== WHAT TO WORK ON ==
Locate each line in the rows below that contains the string "kern" and copy those lines. Case counts.

Saved entries
------------

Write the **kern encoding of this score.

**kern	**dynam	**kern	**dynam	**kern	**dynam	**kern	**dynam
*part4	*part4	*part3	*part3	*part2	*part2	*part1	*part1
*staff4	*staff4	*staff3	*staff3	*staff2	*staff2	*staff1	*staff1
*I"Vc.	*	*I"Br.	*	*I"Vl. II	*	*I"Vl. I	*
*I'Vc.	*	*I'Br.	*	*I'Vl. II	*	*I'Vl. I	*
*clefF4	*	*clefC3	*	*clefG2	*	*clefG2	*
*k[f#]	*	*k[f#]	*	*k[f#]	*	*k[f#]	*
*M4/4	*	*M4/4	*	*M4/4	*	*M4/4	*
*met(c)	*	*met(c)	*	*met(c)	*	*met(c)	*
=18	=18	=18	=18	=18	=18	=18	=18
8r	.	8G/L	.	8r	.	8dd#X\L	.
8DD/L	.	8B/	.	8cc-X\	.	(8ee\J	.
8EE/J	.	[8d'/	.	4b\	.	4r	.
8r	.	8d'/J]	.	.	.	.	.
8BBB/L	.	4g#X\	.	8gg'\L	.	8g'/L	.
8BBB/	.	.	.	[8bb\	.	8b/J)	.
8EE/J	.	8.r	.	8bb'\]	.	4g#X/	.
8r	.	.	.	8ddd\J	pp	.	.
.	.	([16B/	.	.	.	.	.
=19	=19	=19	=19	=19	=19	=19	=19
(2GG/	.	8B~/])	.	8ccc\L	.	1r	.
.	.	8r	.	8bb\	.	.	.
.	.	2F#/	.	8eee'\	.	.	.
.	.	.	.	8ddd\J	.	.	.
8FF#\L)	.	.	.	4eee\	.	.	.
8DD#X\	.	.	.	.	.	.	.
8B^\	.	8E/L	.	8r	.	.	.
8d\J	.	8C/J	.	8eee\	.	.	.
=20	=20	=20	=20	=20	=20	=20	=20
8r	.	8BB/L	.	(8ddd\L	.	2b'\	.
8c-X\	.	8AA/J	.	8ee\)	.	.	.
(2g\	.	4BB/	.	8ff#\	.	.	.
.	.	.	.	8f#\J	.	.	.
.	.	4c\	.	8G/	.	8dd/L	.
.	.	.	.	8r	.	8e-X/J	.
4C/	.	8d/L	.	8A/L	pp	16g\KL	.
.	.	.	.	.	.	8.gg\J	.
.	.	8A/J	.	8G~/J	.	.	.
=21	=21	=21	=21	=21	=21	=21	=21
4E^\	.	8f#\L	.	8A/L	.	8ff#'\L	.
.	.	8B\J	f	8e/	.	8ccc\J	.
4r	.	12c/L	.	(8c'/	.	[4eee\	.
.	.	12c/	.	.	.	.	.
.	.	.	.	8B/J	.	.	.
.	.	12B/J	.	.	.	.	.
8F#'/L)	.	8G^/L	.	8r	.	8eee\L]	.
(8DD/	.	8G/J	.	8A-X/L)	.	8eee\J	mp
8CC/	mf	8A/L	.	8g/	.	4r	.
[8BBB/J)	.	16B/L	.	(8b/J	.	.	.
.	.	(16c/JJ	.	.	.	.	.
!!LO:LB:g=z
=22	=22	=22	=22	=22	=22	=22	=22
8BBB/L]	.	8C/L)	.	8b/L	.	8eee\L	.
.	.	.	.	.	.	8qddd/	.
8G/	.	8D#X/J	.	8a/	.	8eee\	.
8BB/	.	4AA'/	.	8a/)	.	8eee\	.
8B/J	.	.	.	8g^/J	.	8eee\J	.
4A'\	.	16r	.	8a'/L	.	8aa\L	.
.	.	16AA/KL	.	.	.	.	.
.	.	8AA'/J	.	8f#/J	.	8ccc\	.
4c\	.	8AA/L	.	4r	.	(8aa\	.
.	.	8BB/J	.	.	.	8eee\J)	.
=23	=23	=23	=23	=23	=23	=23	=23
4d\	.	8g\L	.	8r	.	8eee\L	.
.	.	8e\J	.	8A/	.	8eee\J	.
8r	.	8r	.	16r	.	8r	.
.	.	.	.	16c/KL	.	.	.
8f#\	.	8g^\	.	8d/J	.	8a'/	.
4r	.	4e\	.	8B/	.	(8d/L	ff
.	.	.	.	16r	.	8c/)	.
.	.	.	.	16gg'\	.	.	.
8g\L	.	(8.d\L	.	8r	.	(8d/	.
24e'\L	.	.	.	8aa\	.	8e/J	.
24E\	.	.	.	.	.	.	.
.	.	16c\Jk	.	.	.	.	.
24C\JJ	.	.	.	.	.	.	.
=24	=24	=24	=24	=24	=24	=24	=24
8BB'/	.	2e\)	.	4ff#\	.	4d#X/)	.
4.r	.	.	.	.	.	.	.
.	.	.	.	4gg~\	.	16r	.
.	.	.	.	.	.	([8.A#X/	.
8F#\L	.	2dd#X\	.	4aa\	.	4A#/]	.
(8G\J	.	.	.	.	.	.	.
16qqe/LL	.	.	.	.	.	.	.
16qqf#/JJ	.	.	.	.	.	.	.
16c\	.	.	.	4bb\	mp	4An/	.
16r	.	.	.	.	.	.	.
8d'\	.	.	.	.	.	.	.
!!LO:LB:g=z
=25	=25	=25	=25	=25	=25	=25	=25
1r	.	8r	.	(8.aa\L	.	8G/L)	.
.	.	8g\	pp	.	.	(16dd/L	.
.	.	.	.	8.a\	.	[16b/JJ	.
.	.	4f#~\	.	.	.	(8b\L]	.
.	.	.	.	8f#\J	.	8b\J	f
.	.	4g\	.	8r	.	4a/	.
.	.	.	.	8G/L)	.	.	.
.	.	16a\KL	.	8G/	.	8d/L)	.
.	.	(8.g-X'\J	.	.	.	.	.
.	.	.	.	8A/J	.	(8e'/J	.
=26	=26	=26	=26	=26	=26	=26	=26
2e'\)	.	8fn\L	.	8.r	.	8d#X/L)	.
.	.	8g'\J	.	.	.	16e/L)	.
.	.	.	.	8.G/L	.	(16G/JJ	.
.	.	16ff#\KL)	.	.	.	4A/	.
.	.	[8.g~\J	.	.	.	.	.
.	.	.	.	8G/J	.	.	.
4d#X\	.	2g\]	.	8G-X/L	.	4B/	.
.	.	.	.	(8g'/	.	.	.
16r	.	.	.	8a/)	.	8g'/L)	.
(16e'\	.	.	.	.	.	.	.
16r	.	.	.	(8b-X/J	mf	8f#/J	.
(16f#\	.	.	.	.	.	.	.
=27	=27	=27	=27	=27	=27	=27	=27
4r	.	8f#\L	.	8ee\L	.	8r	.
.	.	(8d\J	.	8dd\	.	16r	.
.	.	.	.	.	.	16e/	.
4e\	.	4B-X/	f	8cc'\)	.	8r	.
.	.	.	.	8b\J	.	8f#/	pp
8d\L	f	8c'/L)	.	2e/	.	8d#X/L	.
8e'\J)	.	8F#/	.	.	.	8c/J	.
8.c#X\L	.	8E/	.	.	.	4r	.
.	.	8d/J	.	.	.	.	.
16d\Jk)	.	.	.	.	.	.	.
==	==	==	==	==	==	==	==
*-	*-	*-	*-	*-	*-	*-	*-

------------

== RESPONSE TO THE EXERCISE ==
Write the **kern encoding of this score.
**kern	**dynam	**kern	**dynam	**kern	**dynam	**kern	**dynam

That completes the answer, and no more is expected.